Segment Start: DATA SECTION
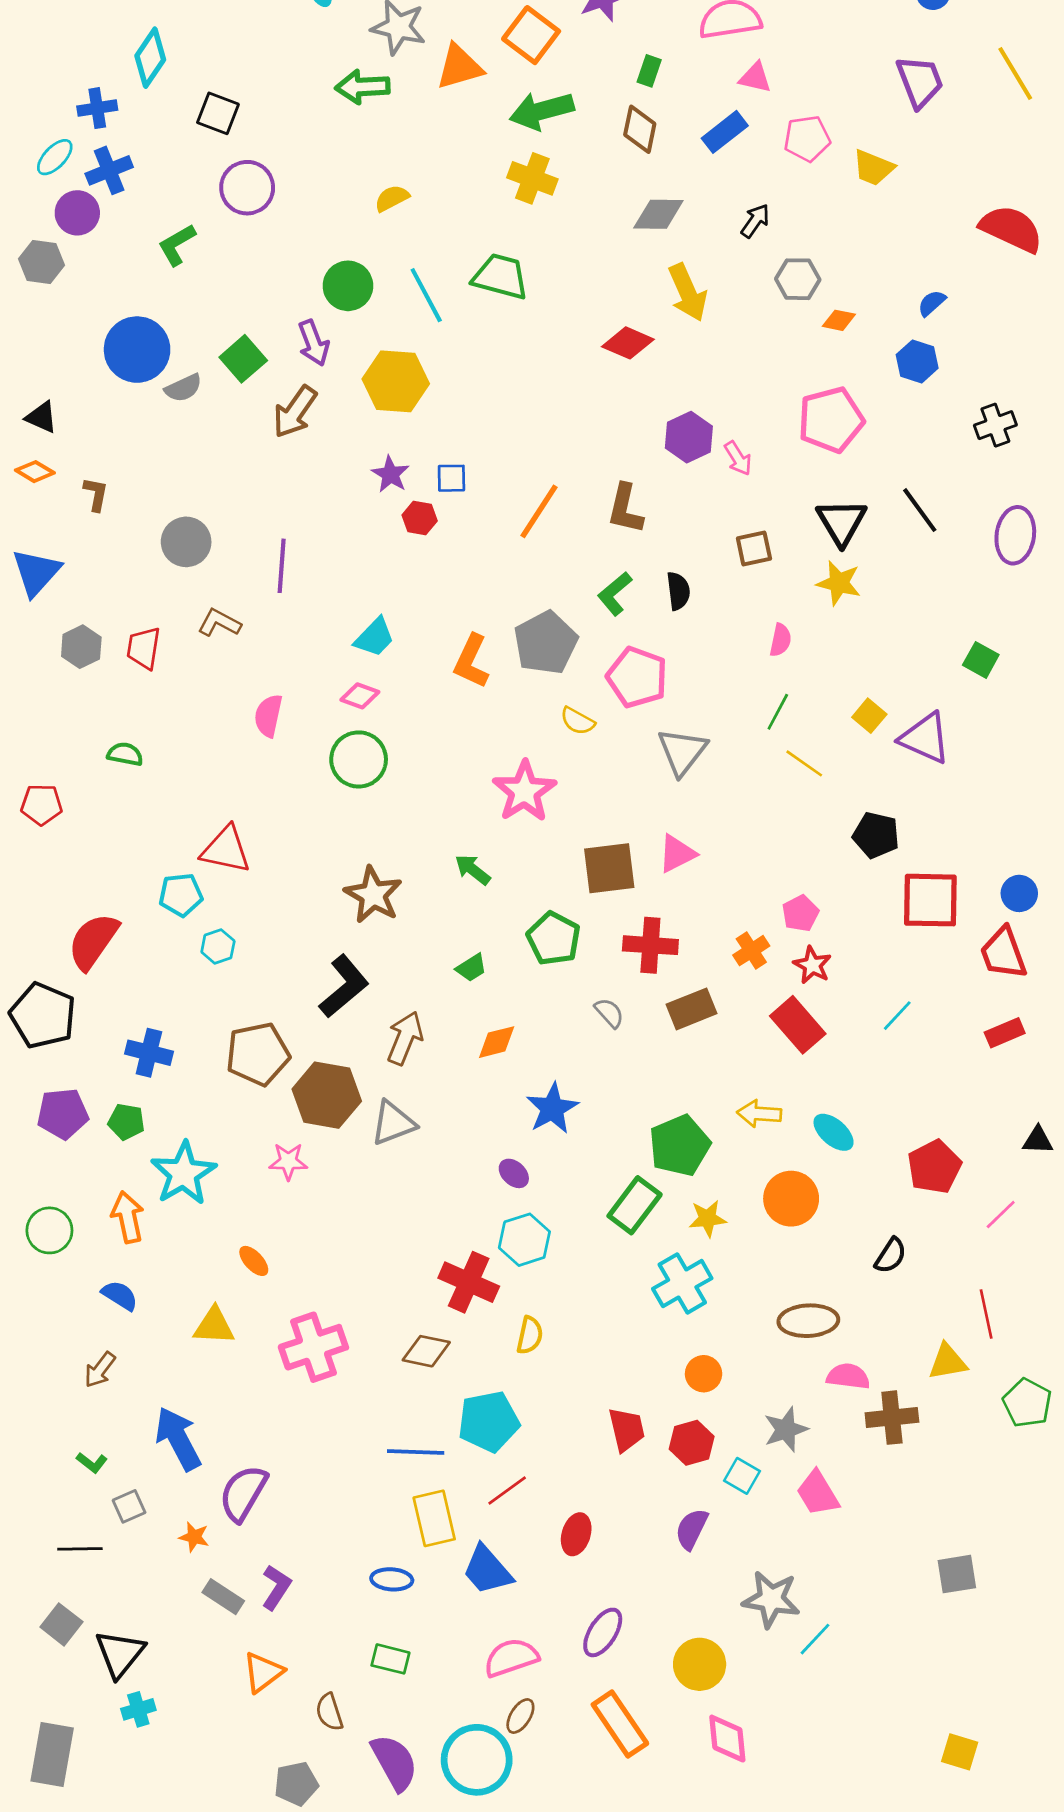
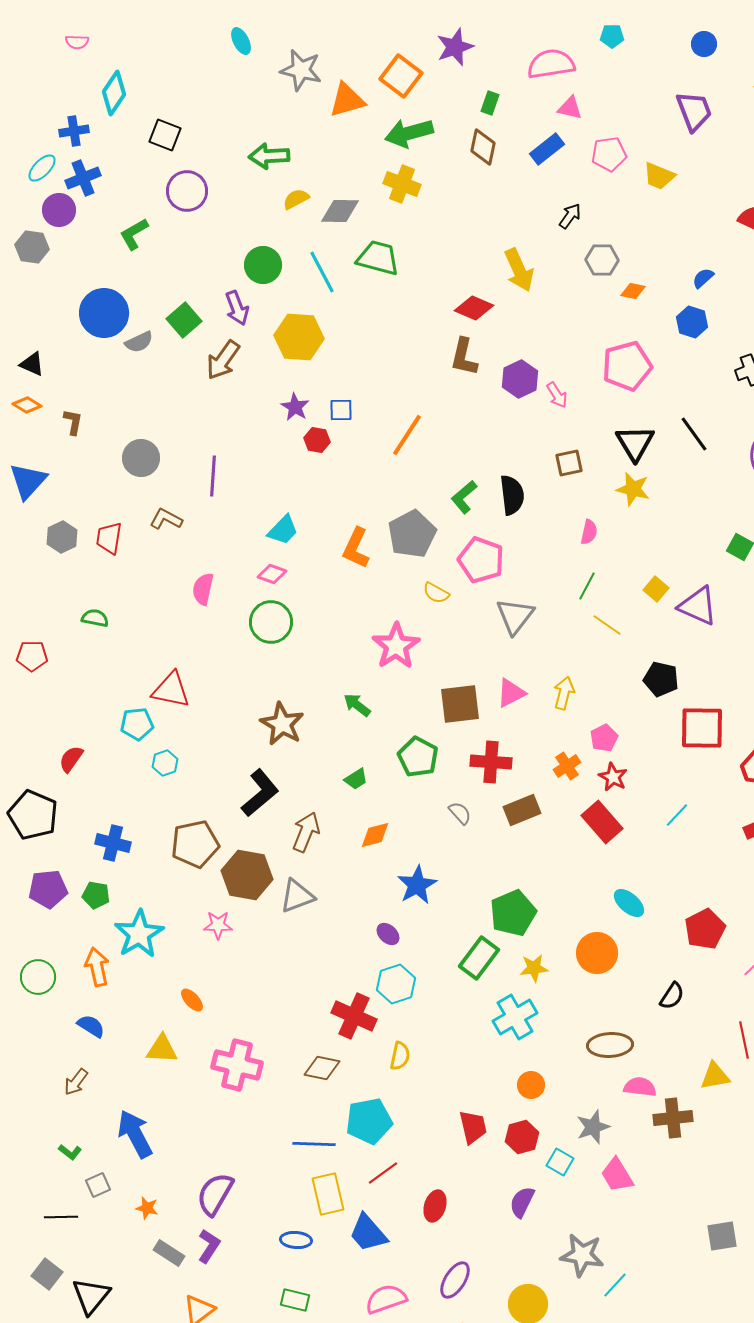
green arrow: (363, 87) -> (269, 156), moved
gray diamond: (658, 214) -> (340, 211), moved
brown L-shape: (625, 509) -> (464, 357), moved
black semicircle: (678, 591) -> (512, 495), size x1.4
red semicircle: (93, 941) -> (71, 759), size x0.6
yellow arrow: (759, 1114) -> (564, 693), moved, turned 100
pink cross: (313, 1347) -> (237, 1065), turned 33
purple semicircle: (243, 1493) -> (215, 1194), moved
Segment End: DATA SECTION
→ **WORK INSTRUCTIONS**
Output exactly the lines from the first line of the records through the line containing "yellow arrow: (759, 1114)". Leave out every picture.

→ **ANSWER**
green arrow: (363, 87) -> (269, 156), moved
gray diamond: (658, 214) -> (340, 211), moved
brown L-shape: (625, 509) -> (464, 357), moved
black semicircle: (678, 591) -> (512, 495), size x1.4
red semicircle: (93, 941) -> (71, 759), size x0.6
yellow arrow: (759, 1114) -> (564, 693), moved, turned 100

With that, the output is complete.